Extracted data Start Marker

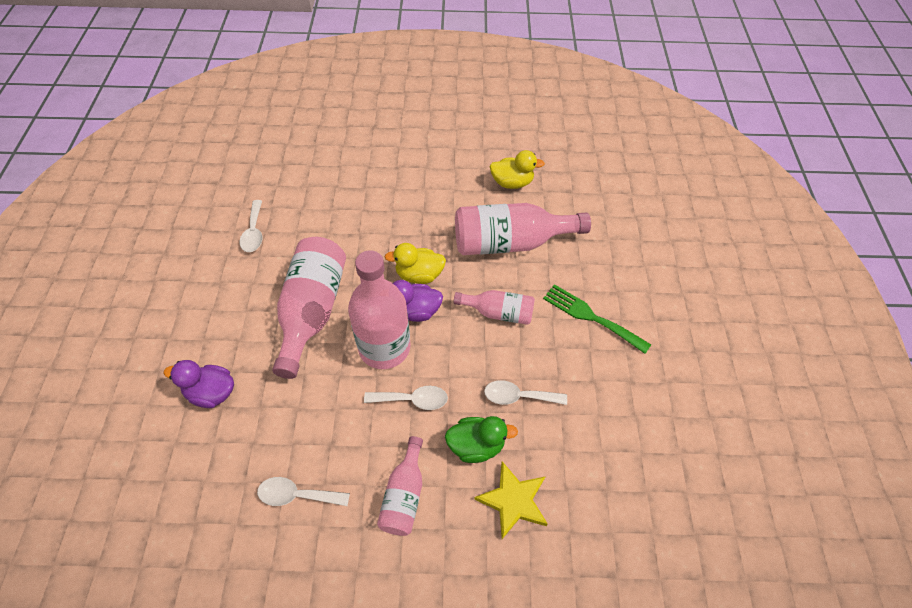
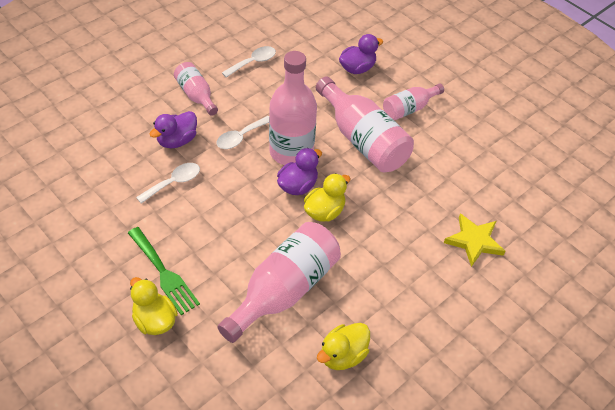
camera: 135 degrees right, 5 degrees down
(254, 232) = (472, 157): white spoon -> none
(476, 445) = (177, 140): green duck -> purple duck
(499, 313) = (238, 226): pink bottle -> pink bottle (409, 109)
(513, 501) = (130, 130): yellow star -> yellow star (474, 241)
(591, 317) = (164, 273): green fork -> green fork turned 60 degrees clockwise
(623, 287) = (155, 320): none -> yellow duck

Extracted data End Marker

**About this task:** Copy out all lines from the material above that contain the string "none".

**Expected answer:**
(254, 232) = (472, 157): white spoon -> none
(623, 287) = (155, 320): none -> yellow duck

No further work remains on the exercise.